Scene change data:
[Start of section]

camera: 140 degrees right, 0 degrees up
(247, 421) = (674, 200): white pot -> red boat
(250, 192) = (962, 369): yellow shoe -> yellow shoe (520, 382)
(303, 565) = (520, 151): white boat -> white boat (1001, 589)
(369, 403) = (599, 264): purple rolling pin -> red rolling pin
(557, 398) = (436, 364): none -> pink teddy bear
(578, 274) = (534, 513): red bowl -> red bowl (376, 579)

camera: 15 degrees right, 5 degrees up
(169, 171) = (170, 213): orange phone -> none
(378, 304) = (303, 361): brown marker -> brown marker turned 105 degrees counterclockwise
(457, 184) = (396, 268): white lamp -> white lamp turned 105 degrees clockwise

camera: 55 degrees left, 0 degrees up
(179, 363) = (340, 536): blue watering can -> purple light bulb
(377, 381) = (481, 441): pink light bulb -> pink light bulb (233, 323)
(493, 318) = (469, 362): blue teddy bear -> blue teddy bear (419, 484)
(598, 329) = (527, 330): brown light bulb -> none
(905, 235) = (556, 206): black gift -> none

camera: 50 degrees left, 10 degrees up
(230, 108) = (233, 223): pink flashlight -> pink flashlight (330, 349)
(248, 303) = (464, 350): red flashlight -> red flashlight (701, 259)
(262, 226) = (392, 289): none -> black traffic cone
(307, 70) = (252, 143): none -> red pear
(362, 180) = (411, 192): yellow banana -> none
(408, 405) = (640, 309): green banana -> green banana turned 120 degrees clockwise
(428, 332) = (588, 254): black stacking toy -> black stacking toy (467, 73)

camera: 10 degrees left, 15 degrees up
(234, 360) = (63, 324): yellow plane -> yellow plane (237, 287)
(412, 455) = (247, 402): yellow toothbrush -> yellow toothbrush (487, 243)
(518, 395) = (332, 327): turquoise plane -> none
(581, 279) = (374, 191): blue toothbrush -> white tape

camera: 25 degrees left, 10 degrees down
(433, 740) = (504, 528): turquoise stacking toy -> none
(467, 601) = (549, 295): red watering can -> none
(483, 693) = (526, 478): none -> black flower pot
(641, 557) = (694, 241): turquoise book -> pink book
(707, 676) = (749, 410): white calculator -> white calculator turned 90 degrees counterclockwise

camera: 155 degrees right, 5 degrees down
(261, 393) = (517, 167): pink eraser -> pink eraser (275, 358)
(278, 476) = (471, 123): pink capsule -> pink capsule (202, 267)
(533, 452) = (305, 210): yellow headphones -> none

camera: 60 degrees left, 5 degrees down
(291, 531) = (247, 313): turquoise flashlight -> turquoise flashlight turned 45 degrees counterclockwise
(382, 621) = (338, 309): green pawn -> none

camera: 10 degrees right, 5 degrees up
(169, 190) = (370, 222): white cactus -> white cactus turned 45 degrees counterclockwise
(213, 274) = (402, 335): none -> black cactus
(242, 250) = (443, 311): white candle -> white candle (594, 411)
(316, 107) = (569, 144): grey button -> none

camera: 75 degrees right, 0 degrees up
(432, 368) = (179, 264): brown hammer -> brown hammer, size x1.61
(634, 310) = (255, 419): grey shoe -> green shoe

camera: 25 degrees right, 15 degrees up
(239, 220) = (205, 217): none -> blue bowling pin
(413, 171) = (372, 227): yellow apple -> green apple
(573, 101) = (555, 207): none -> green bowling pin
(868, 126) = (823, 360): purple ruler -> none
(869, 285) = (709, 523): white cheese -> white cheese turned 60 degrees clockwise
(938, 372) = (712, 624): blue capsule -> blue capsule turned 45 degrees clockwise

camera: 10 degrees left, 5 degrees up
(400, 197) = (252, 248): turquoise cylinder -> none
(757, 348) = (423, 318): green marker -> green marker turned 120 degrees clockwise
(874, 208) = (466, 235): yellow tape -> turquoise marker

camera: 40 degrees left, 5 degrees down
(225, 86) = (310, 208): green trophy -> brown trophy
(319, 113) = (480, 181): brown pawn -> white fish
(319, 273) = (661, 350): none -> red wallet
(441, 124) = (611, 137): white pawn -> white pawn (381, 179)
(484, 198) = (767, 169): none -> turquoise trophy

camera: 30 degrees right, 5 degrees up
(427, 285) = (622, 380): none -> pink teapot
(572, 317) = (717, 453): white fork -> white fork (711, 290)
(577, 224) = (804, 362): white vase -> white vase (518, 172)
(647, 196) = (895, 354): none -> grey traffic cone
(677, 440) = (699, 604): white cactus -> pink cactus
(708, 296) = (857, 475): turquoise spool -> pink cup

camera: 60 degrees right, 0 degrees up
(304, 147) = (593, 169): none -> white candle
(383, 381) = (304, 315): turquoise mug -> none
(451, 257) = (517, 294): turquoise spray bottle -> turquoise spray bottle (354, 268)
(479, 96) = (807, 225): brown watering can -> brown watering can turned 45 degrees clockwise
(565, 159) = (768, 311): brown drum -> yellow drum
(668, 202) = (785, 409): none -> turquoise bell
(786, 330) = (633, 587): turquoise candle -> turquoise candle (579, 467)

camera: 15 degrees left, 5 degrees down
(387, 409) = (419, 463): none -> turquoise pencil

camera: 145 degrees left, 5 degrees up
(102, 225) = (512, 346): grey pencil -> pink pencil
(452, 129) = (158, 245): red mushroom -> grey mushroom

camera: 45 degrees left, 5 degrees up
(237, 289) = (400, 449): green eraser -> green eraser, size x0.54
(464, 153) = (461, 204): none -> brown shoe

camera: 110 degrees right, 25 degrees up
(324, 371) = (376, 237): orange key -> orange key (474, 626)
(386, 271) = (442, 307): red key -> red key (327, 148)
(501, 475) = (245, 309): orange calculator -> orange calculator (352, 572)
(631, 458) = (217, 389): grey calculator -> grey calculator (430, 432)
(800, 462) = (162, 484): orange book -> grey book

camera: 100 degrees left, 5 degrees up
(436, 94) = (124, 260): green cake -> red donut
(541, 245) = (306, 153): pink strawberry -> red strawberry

[End of section]

- [Your instructions]
Would you please write the entries out again in full, exactly as given?

- [The completed task]
camera: 140 degrees right, 0 degrees up
(247, 421) = (674, 200): white pot -> red boat
(250, 192) = (962, 369): yellow shoe -> yellow shoe (520, 382)
(303, 565) = (520, 151): white boat -> white boat (1001, 589)
(369, 403) = (599, 264): purple rolling pin -> red rolling pin
(557, 398) = (436, 364): none -> pink teddy bear
(578, 274) = (534, 513): red bowl -> red bowl (376, 579)

camera: 15 degrees right, 5 degrees up
(169, 171) = (170, 213): orange phone -> none
(378, 304) = (303, 361): brown marker -> brown marker turned 105 degrees counterclockwise
(457, 184) = (396, 268): white lamp -> white lamp turned 105 degrees clockwise

camera: 55 degrees left, 0 degrees up
(179, 363) = (340, 536): blue watering can -> purple light bulb
(377, 381) = (481, 441): pink light bulb -> pink light bulb (233, 323)
(493, 318) = (469, 362): blue teddy bear -> blue teddy bear (419, 484)
(598, 329) = (527, 330): brown light bulb -> none
(905, 235) = (556, 206): black gift -> none

camera: 50 degrees left, 10 degrees up
(230, 108) = (233, 223): pink flashlight -> pink flashlight (330, 349)
(248, 303) = (464, 350): red flashlight -> red flashlight (701, 259)
(262, 226) = (392, 289): none -> black traffic cone
(307, 70) = (252, 143): none -> red pear
(362, 180) = (411, 192): yellow banana -> none
(408, 405) = (640, 309): green banana -> green banana turned 120 degrees clockwise
(428, 332) = (588, 254): black stacking toy -> black stacking toy (467, 73)

camera: 10 degrees left, 15 degrees up
(234, 360) = (63, 324): yellow plane -> yellow plane (237, 287)
(412, 455) = (247, 402): yellow toothbrush -> yellow toothbrush (487, 243)
(518, 395) = (332, 327): turquoise plane -> none
(581, 279) = (374, 191): blue toothbrush -> white tape

camera: 25 degrees left, 10 degrees down
(433, 740) = (504, 528): turquoise stacking toy -> none
(467, 601) = (549, 295): red watering can -> none
(483, 693) = (526, 478): none -> black flower pot
(641, 557) = (694, 241): turquoise book -> pink book
(707, 676) = (749, 410): white calculator -> white calculator turned 90 degrees counterclockwise

camera: 155 degrees right, 5 degrees down
(261, 393) = (517, 167): pink eraser -> pink eraser (275, 358)
(278, 476) = (471, 123): pink capsule -> pink capsule (202, 267)
(533, 452) = (305, 210): yellow headphones -> none

camera: 60 degrees left, 5 degrees down
(291, 531) = (247, 313): turquoise flashlight -> turquoise flashlight turned 45 degrees counterclockwise
(382, 621) = (338, 309): green pawn -> none

camera: 10 degrees right, 5 degrees up
(169, 190) = (370, 222): white cactus -> white cactus turned 45 degrees counterclockwise
(213, 274) = (402, 335): none -> black cactus
(242, 250) = (443, 311): white candle -> white candle (594, 411)
(316, 107) = (569, 144): grey button -> none

camera: 75 degrees right, 0 degrees up
(432, 368) = (179, 264): brown hammer -> brown hammer, size x1.61
(634, 310) = (255, 419): grey shoe -> green shoe

camera: 25 degrees right, 15 degrees up
(239, 220) = (205, 217): none -> blue bowling pin
(413, 171) = (372, 227): yellow apple -> green apple
(573, 101) = (555, 207): none -> green bowling pin
(868, 126) = (823, 360): purple ruler -> none
(869, 285) = (709, 523): white cheese -> white cheese turned 60 degrees clockwise
(938, 372) = (712, 624): blue capsule -> blue capsule turned 45 degrees clockwise

camera: 10 degrees left, 5 degrees up
(400, 197) = (252, 248): turquoise cylinder -> none
(757, 348) = (423, 318): green marker -> green marker turned 120 degrees clockwise
(874, 208) = (466, 235): yellow tape -> turquoise marker

camera: 40 degrees left, 5 degrees down
(225, 86) = (310, 208): green trophy -> brown trophy
(319, 113) = (480, 181): brown pawn -> white fish
(319, 273) = (661, 350): none -> red wallet
(441, 124) = (611, 137): white pawn -> white pawn (381, 179)
(484, 198) = (767, 169): none -> turquoise trophy

camera: 30 degrees right, 5 degrees up
(427, 285) = (622, 380): none -> pink teapot
(572, 317) = (717, 453): white fork -> white fork (711, 290)
(577, 224) = (804, 362): white vase -> white vase (518, 172)
(647, 196) = (895, 354): none -> grey traffic cone
(677, 440) = (699, 604): white cactus -> pink cactus
(708, 296) = (857, 475): turquoise spool -> pink cup

camera: 60 degrees right, 0 degrees up
(304, 147) = (593, 169): none -> white candle
(383, 381) = (304, 315): turquoise mug -> none
(451, 257) = (517, 294): turquoise spray bottle -> turquoise spray bottle (354, 268)
(479, 96) = (807, 225): brown watering can -> brown watering can turned 45 degrees clockwise
(565, 159) = (768, 311): brown drum -> yellow drum
(668, 202) = (785, 409): none -> turquoise bell
(786, 330) = (633, 587): turquoise candle -> turquoise candle (579, 467)

camera: 15 degrees left, 5 degrees down
(387, 409) = (419, 463): none -> turquoise pencil

camera: 145 degrees left, 5 degrees up
(102, 225) = (512, 346): grey pencil -> pink pencil
(452, 129) = (158, 245): red mushroom -> grey mushroom

camera: 45 degrees left, 5 degrees up
(237, 289) = (400, 449): green eraser -> green eraser, size x0.54
(464, 153) = (461, 204): none -> brown shoe

camera: 110 degrees right, 25 degrees up
(324, 371) = (376, 237): orange key -> orange key (474, 626)
(386, 271) = (442, 307): red key -> red key (327, 148)
(501, 475) = (245, 309): orange calculator -> orange calculator (352, 572)
(631, 458) = (217, 389): grey calculator -> grey calculator (430, 432)
(800, 462) = (162, 484): orange book -> grey book

camera: 100 degrees left, 5 degrees up
(436, 94) = (124, 260): green cake -> red donut
(541, 245) = (306, 153): pink strawberry -> red strawberry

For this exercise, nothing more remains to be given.